■ DATASET EXCERPT ■
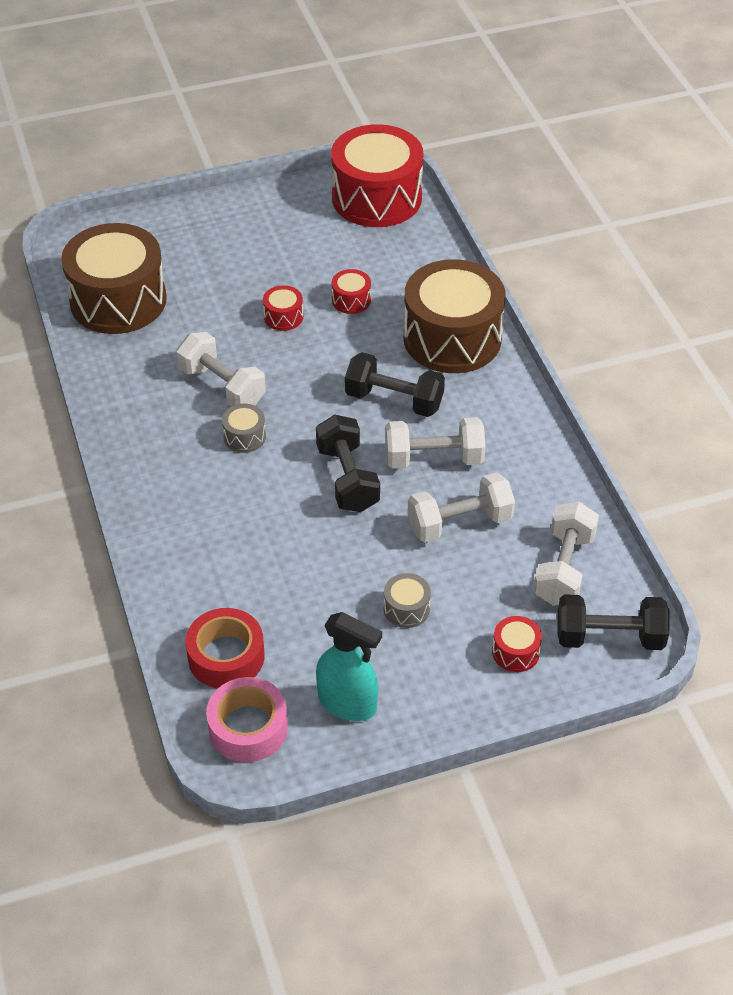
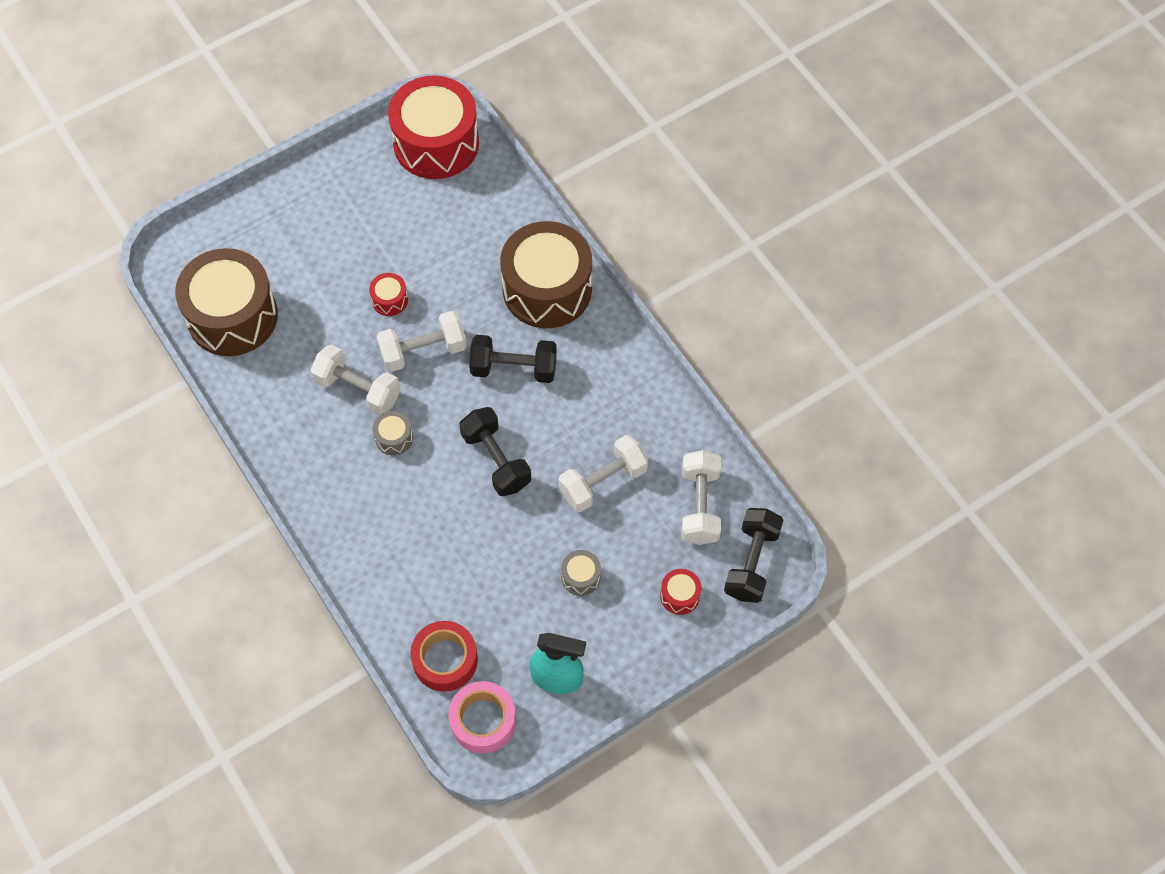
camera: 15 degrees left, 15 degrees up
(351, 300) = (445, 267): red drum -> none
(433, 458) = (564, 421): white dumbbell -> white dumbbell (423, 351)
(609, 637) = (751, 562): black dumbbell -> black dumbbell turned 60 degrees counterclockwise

■ TASK REQUIREMENTS ■
Search the data for the string "degrees" and copy each line where it appears.

■ ANSWER TO THE EXERCISE ■
camera: 15 degrees left, 15 degrees up
(609, 637) = (751, 562): black dumbbell -> black dumbbell turned 60 degrees counterclockwise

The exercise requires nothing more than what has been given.